------ EXERCISE DATA

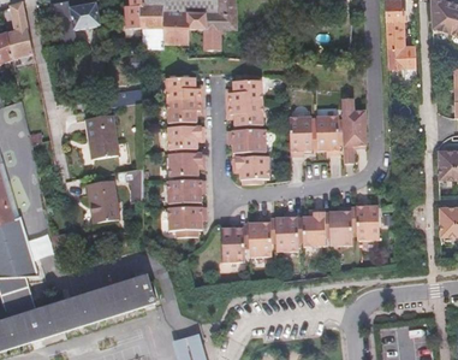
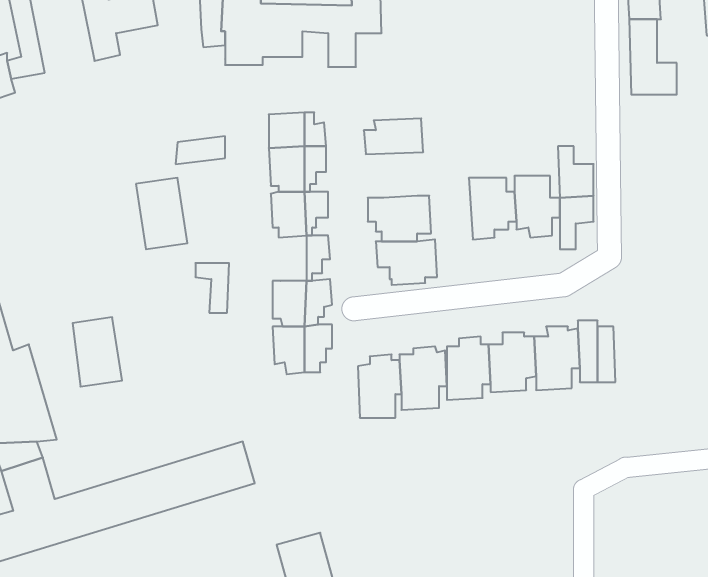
building: [226,101,262,129] -> none
building: [168,152,190,179] -> none
building: [90,183,120,225] -> [73,317,122,387]

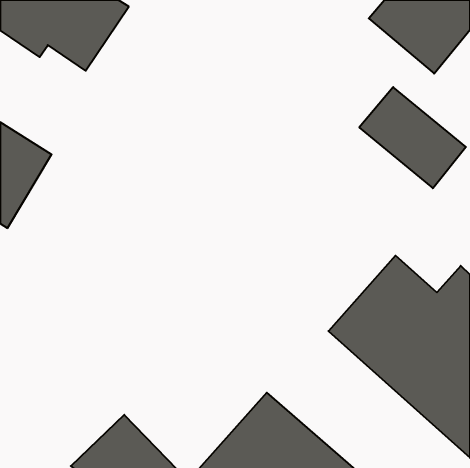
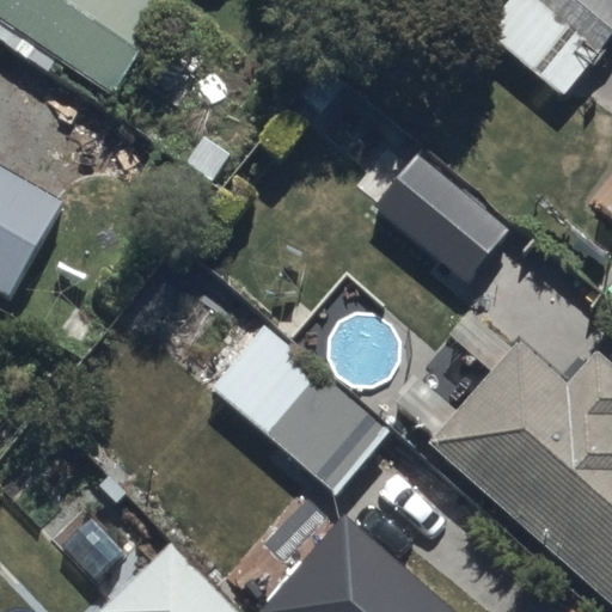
building: [359,87,466,188] -> [372,154,510,286]
building: none -> [210,319,393,495]

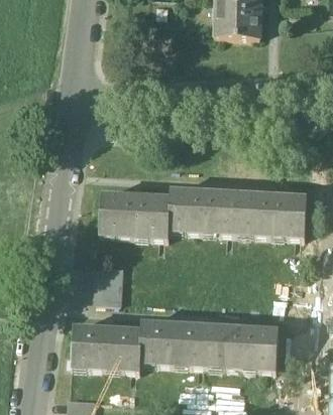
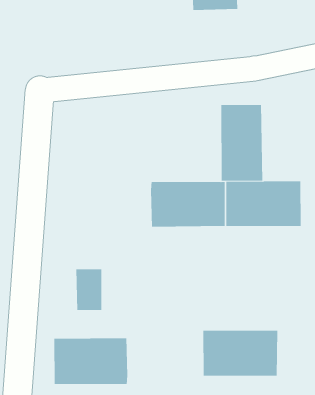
building: none -> [221,104,263,182]
building: [100,192,170,237] -> none
building: [140,320,210,366] -> none

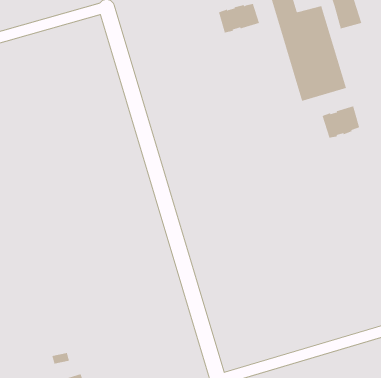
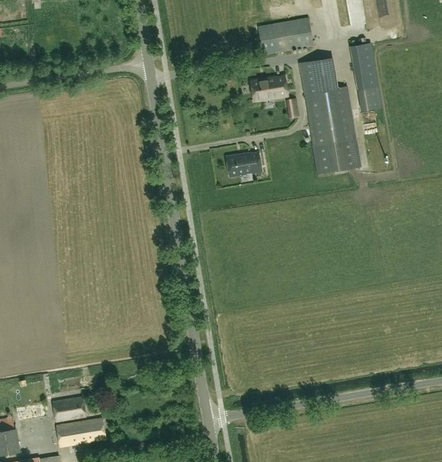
building: none -> [227,150,262,175]
building: [322,105,360,139] -> none

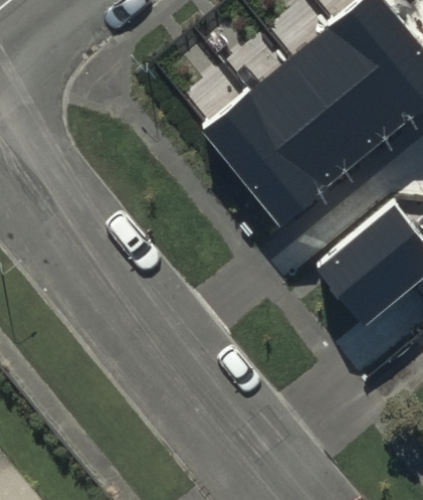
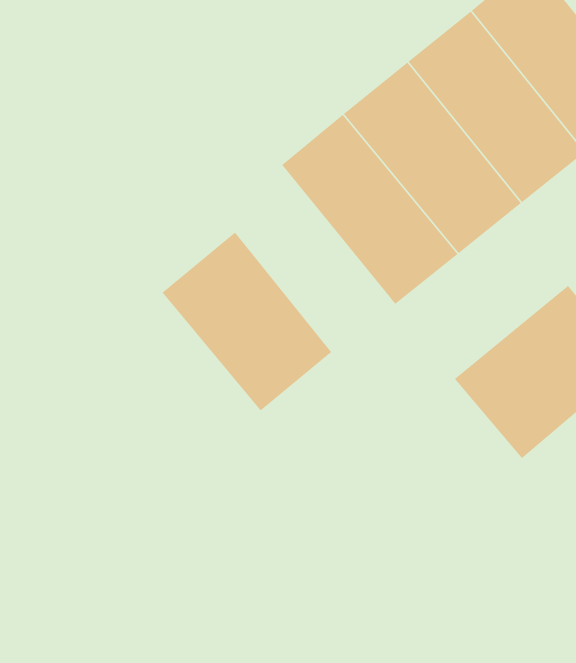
building: none -> [161,232,332,411]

------------

[PROBLEM TO SOLVE] Could you write out the records again exactly, omitting each image?

[RESPONSE TO THE TASK]
building: [226,101,262,129] -> none
building: [168,152,190,179] -> none
building: [90,183,120,225] -> [73,317,122,387]

building: [359,87,466,188] -> [372,154,510,286]
building: none -> [210,319,393,495]

building: none -> [221,104,263,182]
building: [100,192,170,237] -> none
building: [140,320,210,366] -> none

building: none -> [227,150,262,175]
building: [322,105,360,139] -> none

building: none -> [161,232,332,411]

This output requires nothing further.